■ **PROBLEM TO WORK ON**
Check each line of the listing for the word "pink" and report how many lines contain it, giving nothing but the number.

------ GIVEN ENTRIES

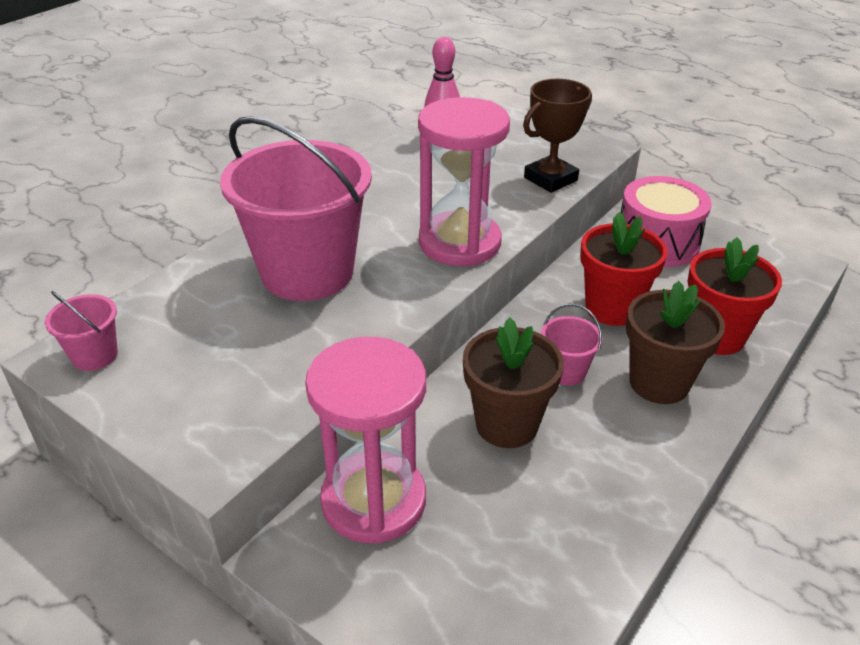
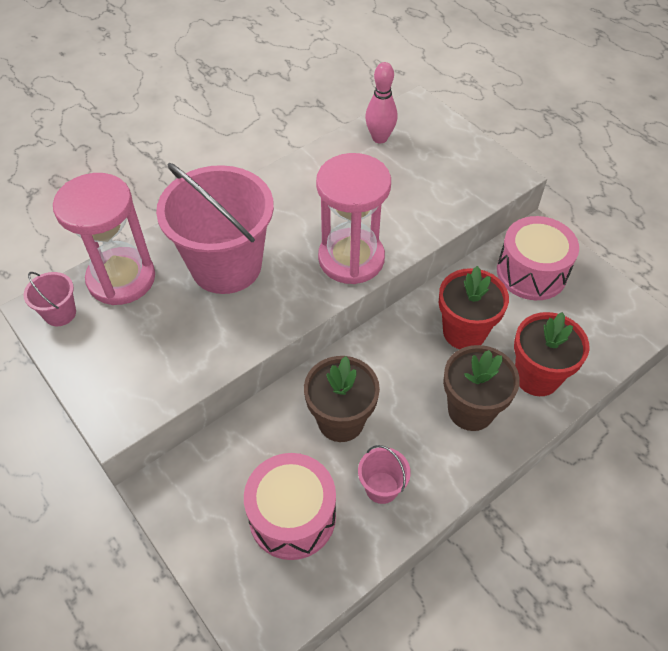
camera: 15 degrees right, 15 degrees up
(373, 500) = (226, 461): pink hourglass -> pink hourglass (121, 278)
(490, 546) = (292, 516): none -> pink drum
(550, 179) = (452, 203): brown trophy -> none
(566, 371) = (403, 384): pink bucket -> pink bucket (382, 487)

------------

■ **RESPONSE**
3